══ Record excerpts ══

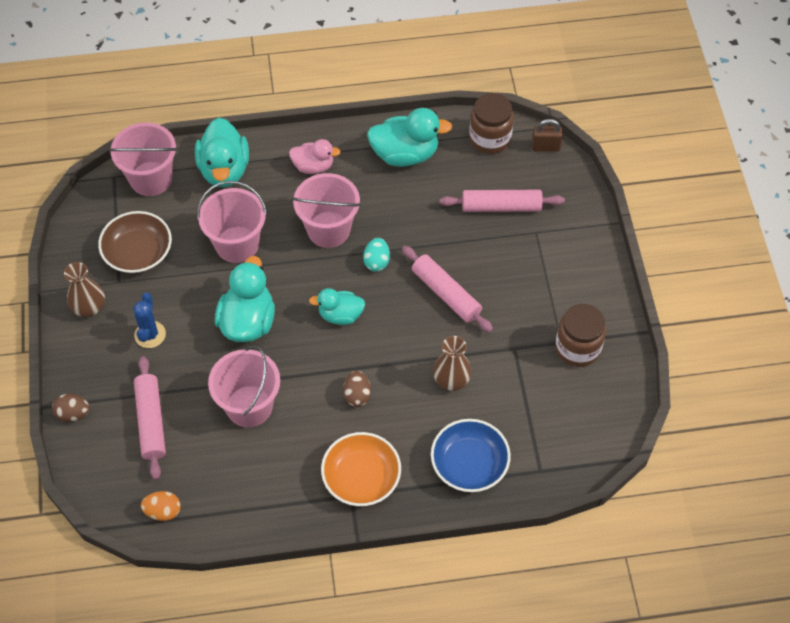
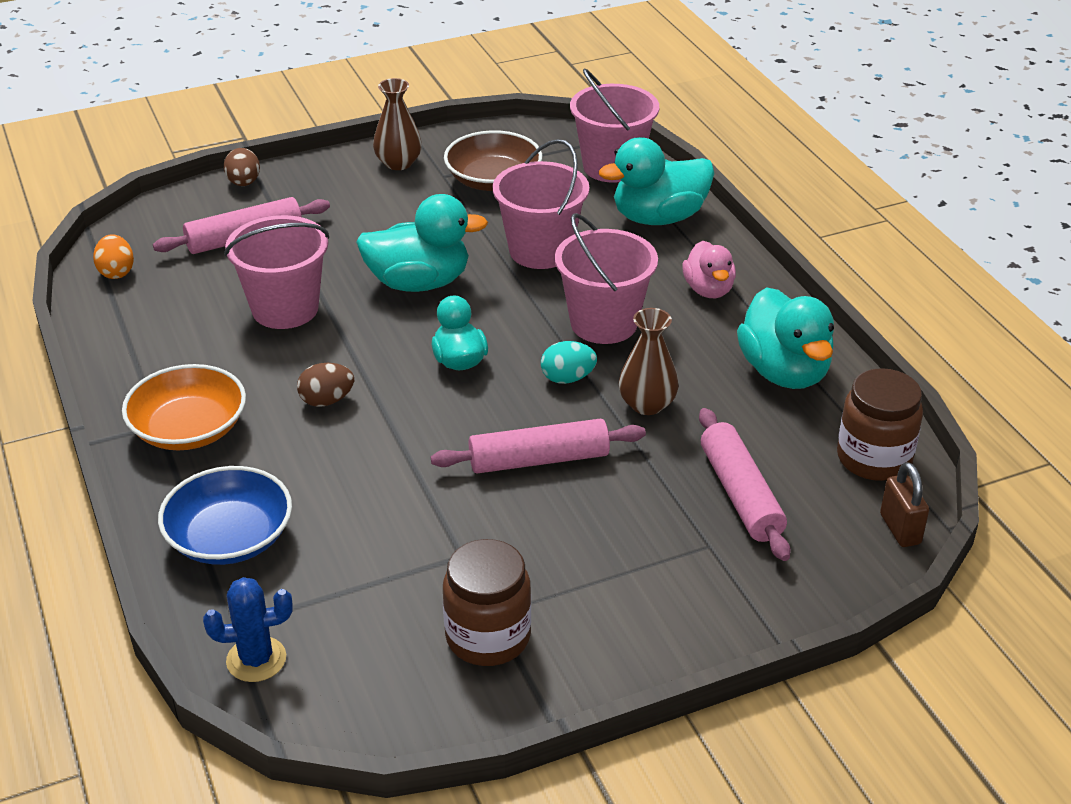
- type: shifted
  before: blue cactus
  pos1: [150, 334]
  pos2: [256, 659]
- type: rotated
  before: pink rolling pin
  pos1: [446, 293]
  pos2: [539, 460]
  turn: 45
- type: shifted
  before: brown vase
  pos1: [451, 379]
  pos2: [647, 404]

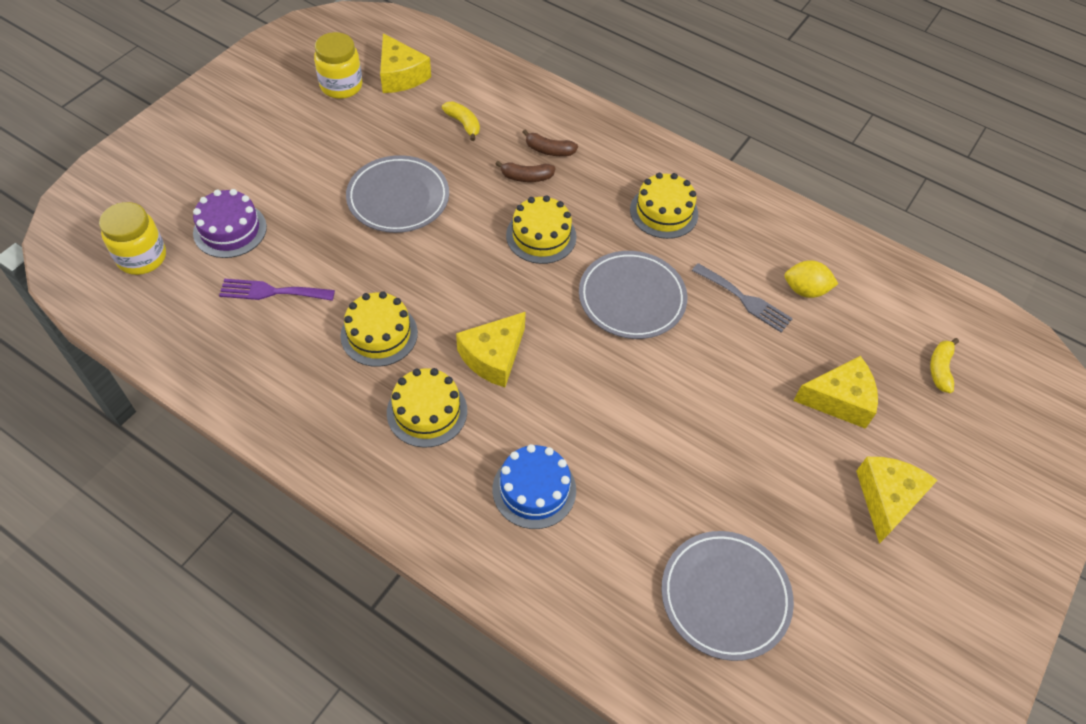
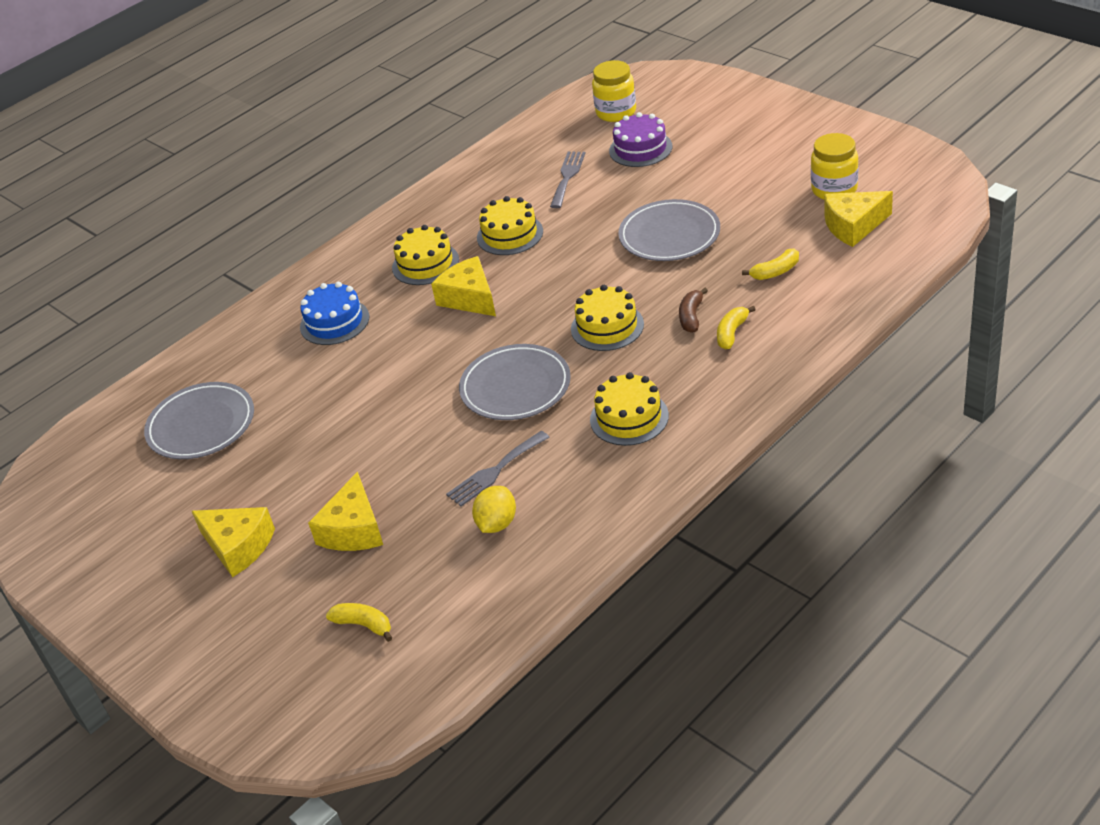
- type: repainted
  before: purple fork
  after: grey fork
  pos1: [271, 292]
  pos2: [567, 177]
- type: repainted
  before: brown banana
  after: yellow banana
  pos1: [549, 150]
  pos2: [732, 333]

═══

** Task directions **
Where an entry contains an image, leave the image out; otherwise retype everything exactly.

** Final answer **
- type: shifted
  before: blue cactus
  pos1: [150, 334]
  pos2: [256, 659]
- type: rotated
  before: pink rolling pin
  pos1: [446, 293]
  pos2: [539, 460]
  turn: 45
- type: shifted
  before: brown vase
  pos1: [451, 379]
  pos2: [647, 404]

- type: repainted
  before: purple fork
  after: grey fork
  pos1: [271, 292]
  pos2: [567, 177]
- type: repainted
  before: brown banana
  after: yellow banana
  pos1: [549, 150]
  pos2: [732, 333]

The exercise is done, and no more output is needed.